* **Requirement**
When you have gone through the records, report how many lines include "diode", giving the number and nothing more.

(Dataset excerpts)
>>>>>

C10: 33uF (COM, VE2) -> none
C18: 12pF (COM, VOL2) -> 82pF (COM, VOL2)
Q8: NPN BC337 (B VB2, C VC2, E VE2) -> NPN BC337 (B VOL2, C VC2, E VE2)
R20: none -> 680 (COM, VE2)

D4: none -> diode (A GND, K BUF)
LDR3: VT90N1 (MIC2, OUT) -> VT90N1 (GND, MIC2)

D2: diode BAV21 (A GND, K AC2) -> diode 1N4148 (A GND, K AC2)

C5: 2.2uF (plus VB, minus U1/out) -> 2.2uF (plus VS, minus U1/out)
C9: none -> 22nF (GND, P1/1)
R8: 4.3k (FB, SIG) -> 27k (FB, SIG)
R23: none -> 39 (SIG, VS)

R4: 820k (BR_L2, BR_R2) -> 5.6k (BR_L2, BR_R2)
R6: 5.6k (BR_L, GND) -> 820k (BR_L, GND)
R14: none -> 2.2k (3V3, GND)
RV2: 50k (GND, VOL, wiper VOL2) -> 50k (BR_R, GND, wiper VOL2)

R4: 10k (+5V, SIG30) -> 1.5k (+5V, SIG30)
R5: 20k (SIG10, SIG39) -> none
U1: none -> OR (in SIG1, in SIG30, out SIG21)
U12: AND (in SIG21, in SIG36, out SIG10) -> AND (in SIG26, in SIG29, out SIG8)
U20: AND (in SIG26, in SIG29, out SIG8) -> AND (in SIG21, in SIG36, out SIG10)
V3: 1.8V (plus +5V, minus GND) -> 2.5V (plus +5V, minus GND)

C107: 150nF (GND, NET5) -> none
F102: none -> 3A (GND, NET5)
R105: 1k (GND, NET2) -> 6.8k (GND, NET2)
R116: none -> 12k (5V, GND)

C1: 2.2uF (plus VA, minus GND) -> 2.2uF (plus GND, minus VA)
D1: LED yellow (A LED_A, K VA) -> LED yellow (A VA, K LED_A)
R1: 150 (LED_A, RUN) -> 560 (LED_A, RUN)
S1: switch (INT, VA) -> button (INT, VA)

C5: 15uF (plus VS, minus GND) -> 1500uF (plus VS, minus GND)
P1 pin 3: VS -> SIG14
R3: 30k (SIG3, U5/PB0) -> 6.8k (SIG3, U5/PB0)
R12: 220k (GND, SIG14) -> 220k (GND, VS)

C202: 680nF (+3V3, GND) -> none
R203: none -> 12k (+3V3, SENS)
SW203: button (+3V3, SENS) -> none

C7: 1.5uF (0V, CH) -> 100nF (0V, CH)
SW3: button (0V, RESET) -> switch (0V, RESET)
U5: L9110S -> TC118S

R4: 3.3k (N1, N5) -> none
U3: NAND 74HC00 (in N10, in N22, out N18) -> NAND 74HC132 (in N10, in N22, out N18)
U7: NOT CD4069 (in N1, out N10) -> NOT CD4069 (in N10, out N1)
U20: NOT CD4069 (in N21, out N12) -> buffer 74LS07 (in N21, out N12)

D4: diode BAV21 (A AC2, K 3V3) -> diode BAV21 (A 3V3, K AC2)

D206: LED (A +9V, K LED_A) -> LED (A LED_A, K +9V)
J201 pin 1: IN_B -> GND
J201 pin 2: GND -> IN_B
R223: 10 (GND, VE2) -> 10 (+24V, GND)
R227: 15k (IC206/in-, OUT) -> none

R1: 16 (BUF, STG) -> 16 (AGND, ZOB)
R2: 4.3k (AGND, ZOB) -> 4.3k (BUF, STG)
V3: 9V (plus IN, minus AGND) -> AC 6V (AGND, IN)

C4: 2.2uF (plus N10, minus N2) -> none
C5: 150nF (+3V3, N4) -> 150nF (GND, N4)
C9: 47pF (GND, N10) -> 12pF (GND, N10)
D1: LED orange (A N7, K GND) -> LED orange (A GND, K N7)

<<<<<

* **Exercise solution**
3